# Short exercise
Wherever the word "stroma" appears in a line, copy that line.

[Excerpt from a dataset]

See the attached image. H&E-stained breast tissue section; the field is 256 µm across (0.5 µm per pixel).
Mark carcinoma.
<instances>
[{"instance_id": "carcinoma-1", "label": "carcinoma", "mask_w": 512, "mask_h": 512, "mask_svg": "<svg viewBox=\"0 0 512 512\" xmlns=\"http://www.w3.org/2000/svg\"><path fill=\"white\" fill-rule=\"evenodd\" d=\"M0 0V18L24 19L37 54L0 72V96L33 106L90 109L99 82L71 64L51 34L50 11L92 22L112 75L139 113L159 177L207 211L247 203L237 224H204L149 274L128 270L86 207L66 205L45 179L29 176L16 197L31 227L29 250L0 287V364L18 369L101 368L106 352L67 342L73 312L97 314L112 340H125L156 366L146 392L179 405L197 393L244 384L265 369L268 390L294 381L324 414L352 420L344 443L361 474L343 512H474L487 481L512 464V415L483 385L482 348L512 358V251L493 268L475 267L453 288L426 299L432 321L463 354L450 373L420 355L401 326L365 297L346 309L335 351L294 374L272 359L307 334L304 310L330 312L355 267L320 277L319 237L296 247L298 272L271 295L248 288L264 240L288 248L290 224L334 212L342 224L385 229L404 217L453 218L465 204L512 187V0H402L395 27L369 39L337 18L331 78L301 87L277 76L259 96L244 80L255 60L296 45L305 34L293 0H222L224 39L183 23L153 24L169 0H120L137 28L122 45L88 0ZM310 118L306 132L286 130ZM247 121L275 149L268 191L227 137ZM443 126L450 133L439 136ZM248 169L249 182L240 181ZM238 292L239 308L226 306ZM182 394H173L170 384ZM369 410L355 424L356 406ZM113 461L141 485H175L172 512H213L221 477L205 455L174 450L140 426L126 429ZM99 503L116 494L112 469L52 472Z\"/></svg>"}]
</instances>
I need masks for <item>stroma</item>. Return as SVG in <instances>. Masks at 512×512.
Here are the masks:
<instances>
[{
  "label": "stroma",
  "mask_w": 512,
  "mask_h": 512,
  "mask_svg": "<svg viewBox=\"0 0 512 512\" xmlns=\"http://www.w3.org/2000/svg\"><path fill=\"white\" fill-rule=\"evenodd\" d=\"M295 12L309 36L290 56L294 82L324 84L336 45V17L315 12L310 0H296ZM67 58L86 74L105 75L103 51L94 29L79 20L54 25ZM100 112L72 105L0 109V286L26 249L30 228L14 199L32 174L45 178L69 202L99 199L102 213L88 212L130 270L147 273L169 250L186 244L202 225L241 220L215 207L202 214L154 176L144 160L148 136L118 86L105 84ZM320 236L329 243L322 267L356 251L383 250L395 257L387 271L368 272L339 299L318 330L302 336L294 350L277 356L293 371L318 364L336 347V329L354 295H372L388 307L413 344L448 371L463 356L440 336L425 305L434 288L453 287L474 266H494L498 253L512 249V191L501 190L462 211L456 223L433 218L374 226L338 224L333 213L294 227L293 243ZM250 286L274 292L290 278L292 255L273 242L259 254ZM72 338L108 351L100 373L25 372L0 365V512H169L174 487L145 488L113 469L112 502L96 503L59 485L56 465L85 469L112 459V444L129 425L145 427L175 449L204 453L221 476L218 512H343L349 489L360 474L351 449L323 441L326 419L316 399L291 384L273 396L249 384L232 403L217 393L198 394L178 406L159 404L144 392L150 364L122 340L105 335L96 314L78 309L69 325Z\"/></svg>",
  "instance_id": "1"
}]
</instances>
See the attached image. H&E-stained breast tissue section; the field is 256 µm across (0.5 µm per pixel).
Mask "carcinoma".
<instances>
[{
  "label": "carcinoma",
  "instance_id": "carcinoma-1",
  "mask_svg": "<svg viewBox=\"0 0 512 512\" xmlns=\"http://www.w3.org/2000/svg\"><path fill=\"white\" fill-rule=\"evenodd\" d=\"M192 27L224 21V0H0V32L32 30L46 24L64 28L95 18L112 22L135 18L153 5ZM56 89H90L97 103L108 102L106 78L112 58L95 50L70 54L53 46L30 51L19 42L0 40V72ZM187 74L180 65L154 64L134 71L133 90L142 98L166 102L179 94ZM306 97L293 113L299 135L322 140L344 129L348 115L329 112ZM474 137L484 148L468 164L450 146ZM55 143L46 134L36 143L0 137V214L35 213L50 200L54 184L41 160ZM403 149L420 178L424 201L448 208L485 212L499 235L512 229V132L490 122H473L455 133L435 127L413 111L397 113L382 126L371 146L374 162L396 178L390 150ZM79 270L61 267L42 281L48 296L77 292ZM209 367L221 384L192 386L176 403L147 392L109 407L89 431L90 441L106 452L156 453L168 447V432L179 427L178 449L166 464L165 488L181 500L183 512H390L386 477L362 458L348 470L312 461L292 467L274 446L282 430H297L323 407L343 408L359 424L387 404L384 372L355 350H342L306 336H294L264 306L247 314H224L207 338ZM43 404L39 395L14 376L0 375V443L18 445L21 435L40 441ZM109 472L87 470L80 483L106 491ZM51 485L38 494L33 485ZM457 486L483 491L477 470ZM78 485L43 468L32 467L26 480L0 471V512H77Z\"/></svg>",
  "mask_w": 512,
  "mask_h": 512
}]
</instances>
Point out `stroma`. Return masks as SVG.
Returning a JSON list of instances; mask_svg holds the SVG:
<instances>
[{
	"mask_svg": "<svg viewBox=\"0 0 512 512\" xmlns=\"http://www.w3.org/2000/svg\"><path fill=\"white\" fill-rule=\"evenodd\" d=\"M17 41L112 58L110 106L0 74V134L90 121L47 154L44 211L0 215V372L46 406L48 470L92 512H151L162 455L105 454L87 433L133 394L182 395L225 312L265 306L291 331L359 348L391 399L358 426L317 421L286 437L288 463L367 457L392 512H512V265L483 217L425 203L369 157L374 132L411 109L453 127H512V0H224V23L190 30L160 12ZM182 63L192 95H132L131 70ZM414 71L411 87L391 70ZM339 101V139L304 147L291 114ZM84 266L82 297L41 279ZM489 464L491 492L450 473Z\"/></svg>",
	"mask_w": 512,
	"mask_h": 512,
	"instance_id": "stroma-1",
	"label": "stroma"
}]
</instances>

# Problem solution
I need masks for <item>stroma</item>. Return as SVG in <instances>. Masks at 512×512.
  "label": "stroma",
Point out `stroma`. Return masks as SVG.
	"instance_id": "stroma-1",
	"label": "stroma"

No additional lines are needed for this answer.